**WHAT IS BEING ASKED:**
Copy out every line of the records below that contains the word "triangle", treating uppercase and lowercase letters as different.

Data items
___
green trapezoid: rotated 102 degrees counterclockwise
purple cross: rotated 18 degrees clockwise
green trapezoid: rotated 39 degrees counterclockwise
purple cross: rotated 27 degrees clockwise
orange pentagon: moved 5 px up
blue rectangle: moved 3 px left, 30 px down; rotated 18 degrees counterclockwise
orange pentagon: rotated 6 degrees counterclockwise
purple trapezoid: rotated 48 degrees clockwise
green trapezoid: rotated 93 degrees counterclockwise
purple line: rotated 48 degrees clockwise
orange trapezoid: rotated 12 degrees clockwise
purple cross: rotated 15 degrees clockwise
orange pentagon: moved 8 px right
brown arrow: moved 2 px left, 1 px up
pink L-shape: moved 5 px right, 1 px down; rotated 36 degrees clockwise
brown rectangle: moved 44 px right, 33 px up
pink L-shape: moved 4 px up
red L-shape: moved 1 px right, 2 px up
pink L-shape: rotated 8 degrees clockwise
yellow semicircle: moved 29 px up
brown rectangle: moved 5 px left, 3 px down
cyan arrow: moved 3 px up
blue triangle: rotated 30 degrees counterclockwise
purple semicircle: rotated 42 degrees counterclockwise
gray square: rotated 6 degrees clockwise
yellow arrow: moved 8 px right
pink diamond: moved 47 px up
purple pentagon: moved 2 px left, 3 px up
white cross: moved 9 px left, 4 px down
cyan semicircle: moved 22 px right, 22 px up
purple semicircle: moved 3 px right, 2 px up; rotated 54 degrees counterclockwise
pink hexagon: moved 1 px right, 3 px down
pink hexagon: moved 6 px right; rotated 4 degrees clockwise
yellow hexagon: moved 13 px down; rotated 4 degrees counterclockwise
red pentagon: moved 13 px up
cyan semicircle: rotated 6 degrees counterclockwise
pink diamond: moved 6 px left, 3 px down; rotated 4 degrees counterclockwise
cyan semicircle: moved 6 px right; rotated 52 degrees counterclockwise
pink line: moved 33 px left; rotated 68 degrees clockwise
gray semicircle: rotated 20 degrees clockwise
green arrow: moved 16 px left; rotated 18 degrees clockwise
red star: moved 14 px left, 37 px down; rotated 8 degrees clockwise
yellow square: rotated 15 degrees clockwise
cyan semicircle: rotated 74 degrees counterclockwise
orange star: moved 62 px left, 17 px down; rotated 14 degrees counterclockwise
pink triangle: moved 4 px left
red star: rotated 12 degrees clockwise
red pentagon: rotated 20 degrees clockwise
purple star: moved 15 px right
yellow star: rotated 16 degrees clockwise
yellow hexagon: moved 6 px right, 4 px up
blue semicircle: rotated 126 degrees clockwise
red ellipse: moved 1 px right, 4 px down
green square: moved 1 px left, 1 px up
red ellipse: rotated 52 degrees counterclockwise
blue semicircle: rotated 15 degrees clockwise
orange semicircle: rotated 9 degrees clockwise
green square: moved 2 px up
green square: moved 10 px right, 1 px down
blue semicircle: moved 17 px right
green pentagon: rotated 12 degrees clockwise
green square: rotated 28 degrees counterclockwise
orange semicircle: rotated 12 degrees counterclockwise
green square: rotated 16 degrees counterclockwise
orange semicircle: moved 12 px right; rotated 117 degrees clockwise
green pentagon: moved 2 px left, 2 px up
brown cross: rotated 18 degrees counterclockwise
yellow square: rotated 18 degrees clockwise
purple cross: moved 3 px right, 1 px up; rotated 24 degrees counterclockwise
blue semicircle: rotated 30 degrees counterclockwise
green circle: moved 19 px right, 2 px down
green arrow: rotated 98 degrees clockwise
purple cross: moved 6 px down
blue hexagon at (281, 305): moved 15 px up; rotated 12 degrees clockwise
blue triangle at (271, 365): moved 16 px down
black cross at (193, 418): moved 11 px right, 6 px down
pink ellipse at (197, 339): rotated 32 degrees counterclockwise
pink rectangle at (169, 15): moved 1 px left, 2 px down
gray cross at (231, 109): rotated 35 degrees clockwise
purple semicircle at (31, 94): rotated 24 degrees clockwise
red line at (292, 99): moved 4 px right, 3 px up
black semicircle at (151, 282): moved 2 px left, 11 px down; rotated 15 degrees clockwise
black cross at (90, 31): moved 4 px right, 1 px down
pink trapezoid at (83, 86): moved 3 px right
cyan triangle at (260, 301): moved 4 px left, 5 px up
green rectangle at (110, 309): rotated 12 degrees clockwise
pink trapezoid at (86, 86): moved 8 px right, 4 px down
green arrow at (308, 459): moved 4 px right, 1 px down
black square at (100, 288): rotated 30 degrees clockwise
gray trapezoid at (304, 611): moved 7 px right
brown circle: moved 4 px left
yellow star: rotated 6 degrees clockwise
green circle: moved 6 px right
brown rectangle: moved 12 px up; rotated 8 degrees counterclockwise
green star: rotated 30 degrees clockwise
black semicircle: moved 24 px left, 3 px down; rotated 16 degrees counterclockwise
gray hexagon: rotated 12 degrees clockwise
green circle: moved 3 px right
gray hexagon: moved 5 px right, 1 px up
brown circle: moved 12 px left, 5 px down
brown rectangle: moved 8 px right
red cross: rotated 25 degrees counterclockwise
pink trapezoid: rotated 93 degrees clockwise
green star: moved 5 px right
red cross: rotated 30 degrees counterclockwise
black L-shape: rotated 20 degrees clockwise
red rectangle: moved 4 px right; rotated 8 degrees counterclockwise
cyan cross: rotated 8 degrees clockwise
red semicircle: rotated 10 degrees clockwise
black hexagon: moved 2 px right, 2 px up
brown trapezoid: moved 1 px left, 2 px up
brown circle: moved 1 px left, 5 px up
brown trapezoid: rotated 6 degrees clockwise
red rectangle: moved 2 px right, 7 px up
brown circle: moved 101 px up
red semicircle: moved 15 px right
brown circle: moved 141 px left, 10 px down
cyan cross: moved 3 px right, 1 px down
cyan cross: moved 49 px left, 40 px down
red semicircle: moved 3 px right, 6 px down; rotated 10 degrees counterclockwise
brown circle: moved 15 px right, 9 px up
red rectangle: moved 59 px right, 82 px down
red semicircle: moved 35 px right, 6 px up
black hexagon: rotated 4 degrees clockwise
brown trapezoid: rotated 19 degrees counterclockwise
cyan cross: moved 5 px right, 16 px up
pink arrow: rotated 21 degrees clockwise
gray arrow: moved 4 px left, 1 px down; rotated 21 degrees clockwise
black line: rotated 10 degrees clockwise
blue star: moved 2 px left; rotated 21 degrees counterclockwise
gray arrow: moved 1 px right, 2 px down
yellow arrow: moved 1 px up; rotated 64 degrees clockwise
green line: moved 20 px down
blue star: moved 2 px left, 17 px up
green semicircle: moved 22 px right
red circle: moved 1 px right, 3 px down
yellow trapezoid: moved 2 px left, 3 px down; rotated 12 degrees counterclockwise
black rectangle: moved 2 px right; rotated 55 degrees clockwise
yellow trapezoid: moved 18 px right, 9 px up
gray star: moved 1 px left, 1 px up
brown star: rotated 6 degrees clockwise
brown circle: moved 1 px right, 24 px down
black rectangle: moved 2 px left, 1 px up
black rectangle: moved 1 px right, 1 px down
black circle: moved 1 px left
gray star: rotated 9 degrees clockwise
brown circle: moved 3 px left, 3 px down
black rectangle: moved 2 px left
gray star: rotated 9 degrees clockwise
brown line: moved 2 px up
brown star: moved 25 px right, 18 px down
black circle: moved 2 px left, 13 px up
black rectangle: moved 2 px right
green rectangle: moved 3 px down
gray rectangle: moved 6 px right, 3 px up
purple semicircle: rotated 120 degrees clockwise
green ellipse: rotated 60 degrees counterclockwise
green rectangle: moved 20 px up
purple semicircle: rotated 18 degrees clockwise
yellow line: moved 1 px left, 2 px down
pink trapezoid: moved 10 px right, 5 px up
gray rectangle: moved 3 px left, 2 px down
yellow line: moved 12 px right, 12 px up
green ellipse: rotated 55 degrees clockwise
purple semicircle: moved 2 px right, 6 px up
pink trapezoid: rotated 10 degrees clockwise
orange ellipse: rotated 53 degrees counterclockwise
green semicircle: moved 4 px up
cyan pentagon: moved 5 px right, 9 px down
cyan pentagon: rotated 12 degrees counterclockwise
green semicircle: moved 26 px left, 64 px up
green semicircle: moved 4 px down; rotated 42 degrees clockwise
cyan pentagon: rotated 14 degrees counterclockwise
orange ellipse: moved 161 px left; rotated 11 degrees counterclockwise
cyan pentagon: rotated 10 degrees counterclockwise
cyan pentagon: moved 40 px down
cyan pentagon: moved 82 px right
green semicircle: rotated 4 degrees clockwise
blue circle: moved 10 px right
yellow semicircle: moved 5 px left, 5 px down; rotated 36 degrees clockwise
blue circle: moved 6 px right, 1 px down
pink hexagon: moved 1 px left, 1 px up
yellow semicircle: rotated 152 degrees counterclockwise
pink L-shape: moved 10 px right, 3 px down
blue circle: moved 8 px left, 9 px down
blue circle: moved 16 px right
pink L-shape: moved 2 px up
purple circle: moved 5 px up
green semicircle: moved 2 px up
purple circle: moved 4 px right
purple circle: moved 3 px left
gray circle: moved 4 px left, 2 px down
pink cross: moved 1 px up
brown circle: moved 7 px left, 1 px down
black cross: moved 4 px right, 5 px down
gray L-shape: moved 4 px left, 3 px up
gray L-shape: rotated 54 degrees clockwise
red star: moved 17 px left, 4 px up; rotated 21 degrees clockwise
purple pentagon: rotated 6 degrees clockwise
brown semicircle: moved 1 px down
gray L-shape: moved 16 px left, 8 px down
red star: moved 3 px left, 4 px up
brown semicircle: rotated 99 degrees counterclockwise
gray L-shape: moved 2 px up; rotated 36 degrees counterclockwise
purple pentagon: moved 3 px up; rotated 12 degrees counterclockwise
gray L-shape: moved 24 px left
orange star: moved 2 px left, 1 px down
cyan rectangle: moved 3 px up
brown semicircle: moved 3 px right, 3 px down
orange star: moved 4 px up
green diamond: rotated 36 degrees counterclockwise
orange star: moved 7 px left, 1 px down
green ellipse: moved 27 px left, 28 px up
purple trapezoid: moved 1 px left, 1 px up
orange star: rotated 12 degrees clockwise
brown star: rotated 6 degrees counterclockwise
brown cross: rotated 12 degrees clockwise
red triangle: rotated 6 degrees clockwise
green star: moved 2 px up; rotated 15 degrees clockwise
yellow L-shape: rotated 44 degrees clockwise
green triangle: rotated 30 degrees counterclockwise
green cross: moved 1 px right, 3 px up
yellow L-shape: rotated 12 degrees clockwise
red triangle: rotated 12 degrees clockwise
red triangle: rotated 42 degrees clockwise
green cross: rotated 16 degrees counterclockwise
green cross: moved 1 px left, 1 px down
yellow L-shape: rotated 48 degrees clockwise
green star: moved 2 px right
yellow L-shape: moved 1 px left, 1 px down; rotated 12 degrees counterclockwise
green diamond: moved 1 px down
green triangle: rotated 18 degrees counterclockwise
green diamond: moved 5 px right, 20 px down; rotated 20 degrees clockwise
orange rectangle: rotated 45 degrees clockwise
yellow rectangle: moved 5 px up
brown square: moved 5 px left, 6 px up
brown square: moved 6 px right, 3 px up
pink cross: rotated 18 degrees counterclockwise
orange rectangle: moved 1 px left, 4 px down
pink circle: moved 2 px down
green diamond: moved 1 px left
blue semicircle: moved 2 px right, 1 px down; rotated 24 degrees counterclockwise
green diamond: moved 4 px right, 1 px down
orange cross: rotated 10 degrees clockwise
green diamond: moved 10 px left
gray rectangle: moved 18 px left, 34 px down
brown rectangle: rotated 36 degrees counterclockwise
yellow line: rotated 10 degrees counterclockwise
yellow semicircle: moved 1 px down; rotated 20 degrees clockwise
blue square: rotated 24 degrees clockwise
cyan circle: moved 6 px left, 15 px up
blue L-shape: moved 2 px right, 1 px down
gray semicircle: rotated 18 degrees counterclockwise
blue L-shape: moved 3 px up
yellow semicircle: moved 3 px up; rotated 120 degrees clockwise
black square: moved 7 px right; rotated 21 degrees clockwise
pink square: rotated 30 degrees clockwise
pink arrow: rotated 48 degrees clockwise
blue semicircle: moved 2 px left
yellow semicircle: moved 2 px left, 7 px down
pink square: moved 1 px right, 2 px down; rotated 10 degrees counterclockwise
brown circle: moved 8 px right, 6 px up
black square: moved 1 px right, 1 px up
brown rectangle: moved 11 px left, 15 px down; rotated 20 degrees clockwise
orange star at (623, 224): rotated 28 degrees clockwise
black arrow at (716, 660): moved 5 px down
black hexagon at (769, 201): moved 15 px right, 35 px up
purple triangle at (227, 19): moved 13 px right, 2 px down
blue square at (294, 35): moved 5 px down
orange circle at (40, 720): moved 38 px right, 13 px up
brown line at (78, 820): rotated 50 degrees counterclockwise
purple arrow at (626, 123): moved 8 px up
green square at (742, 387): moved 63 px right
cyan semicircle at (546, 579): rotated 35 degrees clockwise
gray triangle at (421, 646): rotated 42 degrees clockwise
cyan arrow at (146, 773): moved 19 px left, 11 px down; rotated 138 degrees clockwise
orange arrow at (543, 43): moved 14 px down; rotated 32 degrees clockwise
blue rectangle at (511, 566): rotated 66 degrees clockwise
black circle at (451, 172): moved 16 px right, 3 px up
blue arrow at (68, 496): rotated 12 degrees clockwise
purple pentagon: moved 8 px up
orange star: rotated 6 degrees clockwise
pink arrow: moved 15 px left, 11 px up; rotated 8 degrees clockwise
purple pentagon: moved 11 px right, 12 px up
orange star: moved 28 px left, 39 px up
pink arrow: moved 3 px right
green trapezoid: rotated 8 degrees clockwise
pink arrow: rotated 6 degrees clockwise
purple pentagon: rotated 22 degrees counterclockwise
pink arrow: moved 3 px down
___
**WRITTEN RESPONSE:**
blue triangle: rotated 30 degrees counterclockwise
pink triangle: moved 4 px left
blue triangle at (271, 365): moved 16 px down
cyan triangle at (260, 301): moved 4 px left, 5 px up
red triangle: rotated 6 degrees clockwise
green triangle: rotated 30 degrees counterclockwise
red triangle: rotated 12 degrees clockwise
red triangle: rotated 42 degrees clockwise
green triangle: rotated 18 degrees counterclockwise
purple triangle at (227, 19): moved 13 px right, 2 px down
gray triangle at (421, 646): rotated 42 degrees clockwise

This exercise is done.